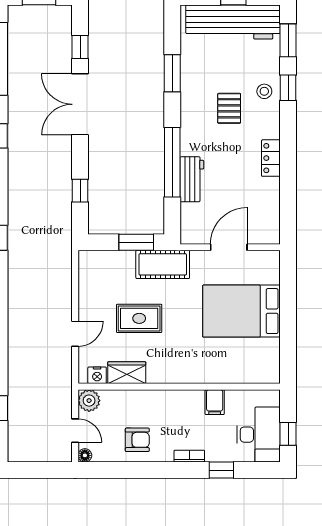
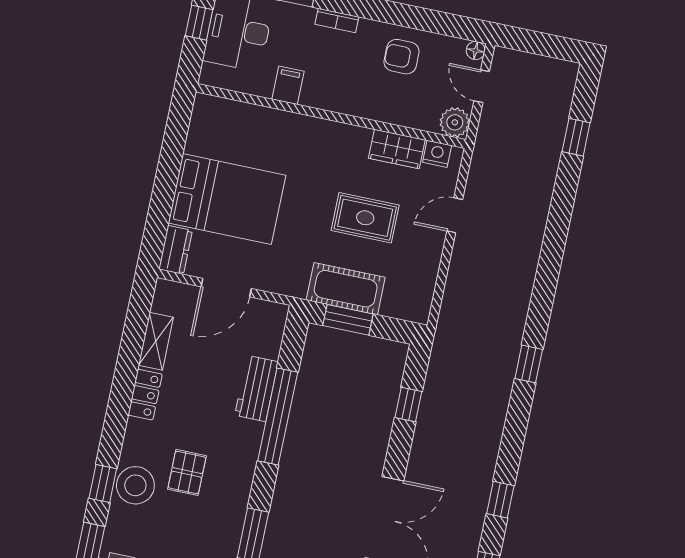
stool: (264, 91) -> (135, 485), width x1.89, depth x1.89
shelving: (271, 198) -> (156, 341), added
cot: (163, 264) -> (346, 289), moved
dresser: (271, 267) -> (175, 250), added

------------------------

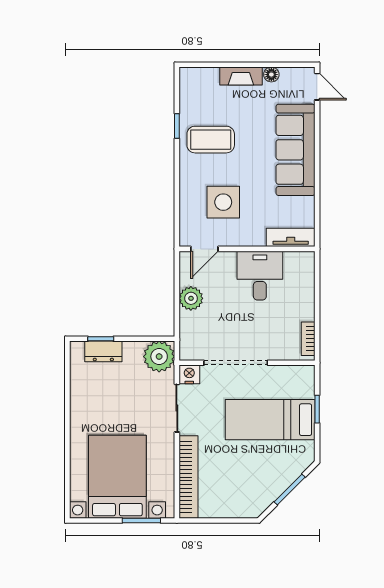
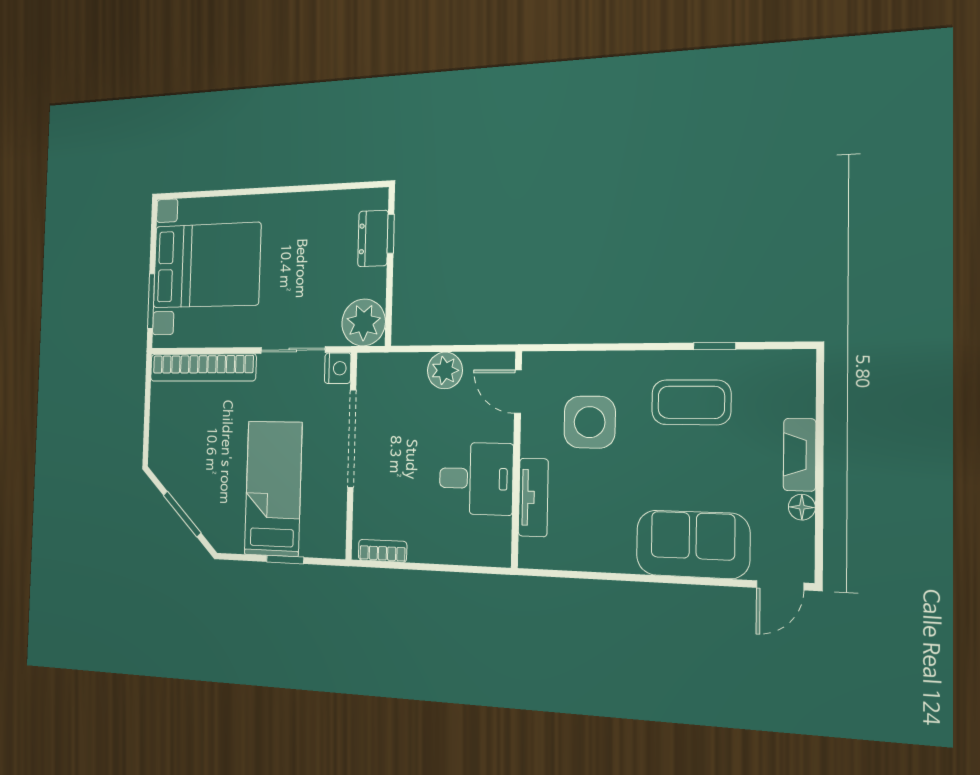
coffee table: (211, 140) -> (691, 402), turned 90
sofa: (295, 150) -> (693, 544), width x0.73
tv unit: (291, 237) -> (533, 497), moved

------------------------

* WHAT THE TASK REQUIRES
Your answer should be the lines above, from the line containing "cot: (163, 264) -> (346, 289), moved" up to and including the line containing "dresser: (271, 267) -> (175, 250), added", reproduced exactly and with nothing else.

* RESULT OF THIS TASK
cot: (163, 264) -> (346, 289), moved
dresser: (271, 267) -> (175, 250), added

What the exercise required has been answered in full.